Target position listing
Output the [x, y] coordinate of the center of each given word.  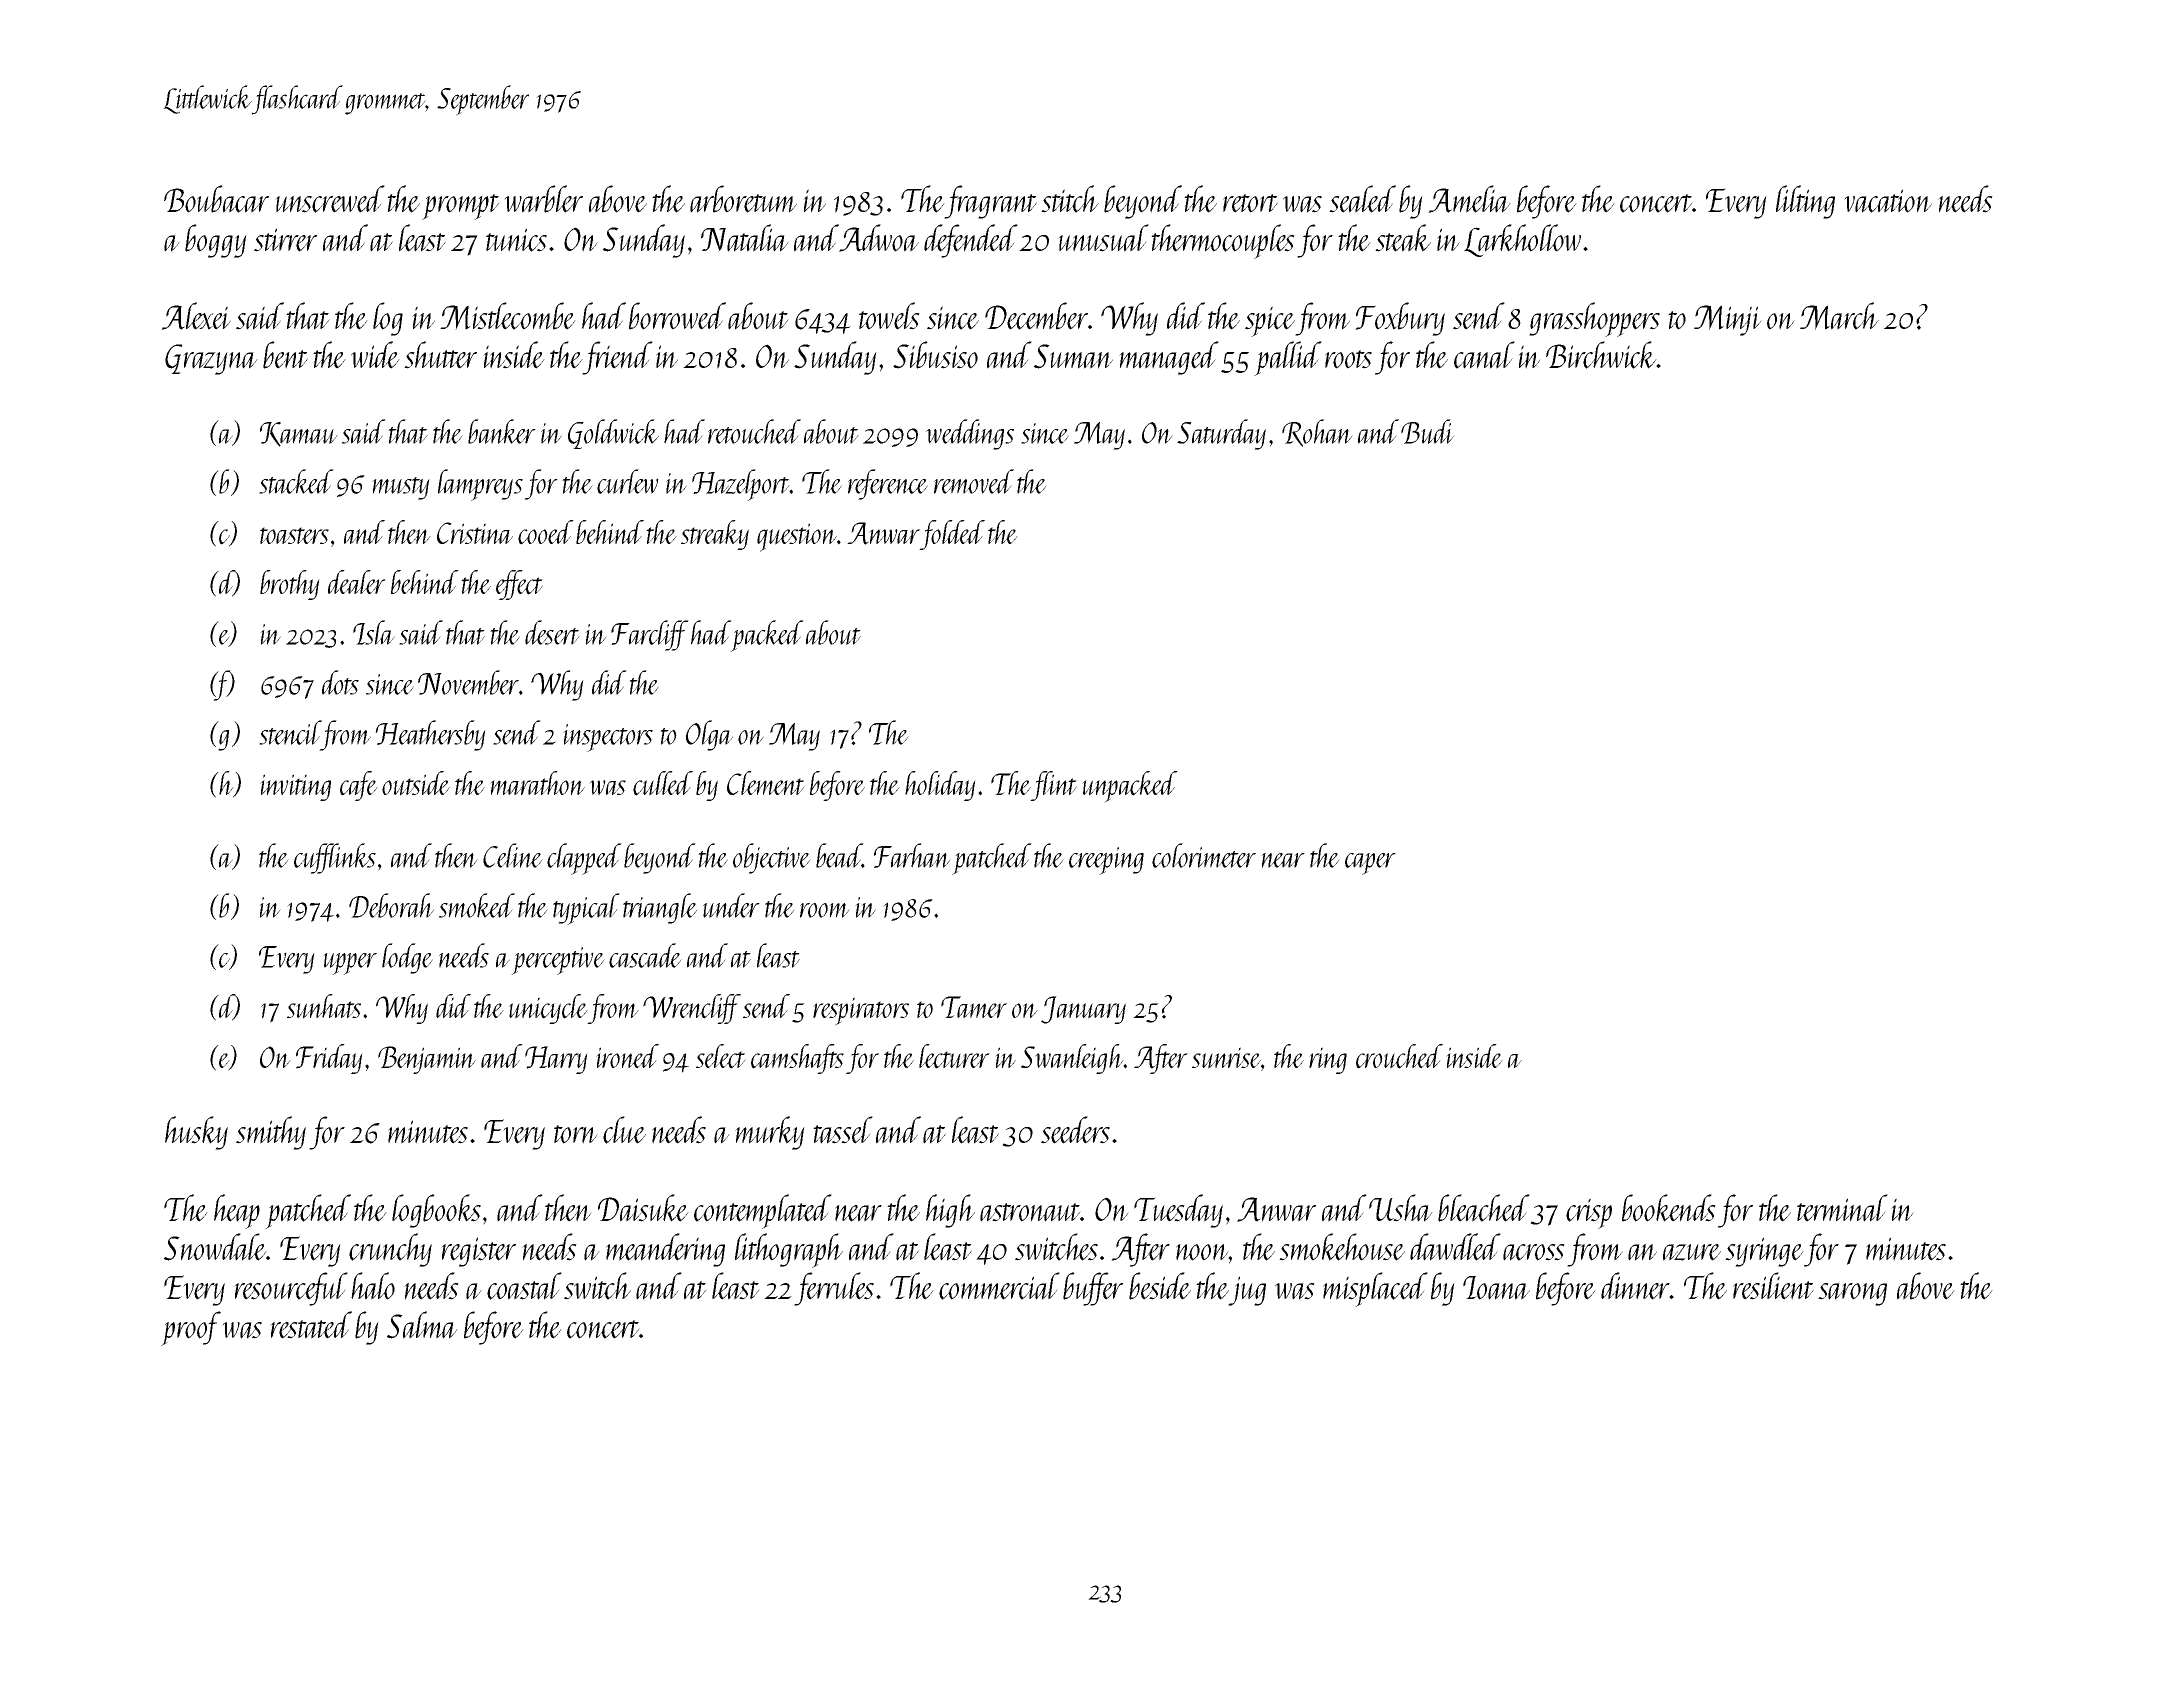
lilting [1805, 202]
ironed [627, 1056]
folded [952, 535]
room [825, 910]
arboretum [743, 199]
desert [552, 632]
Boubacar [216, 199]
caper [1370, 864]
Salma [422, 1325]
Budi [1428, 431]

Required work = Recast the listing above as a Markdown table with the columns Row and Line, one row per line and blank lines omitted. Leave out the pictures.

Task answer =
| Row | Line |
|---|---|
| 1 | Output the [x, y] coordinate of the center of each given word.   |
| 2 | lilting [1805, 202] |
| 3 | ironed [627, 1056] |
| 4 | folded [952, 535] |
| 5 | room [825, 910] |
| 6 | arboretum [743, 199] |
| 7 | desert [552, 632] |
| 8 | Boubacar [216, 199] |
| 9 | caper [1370, 864] |
| 10 | Salma [422, 1325] |
| 11 | Budi [1428, 431] |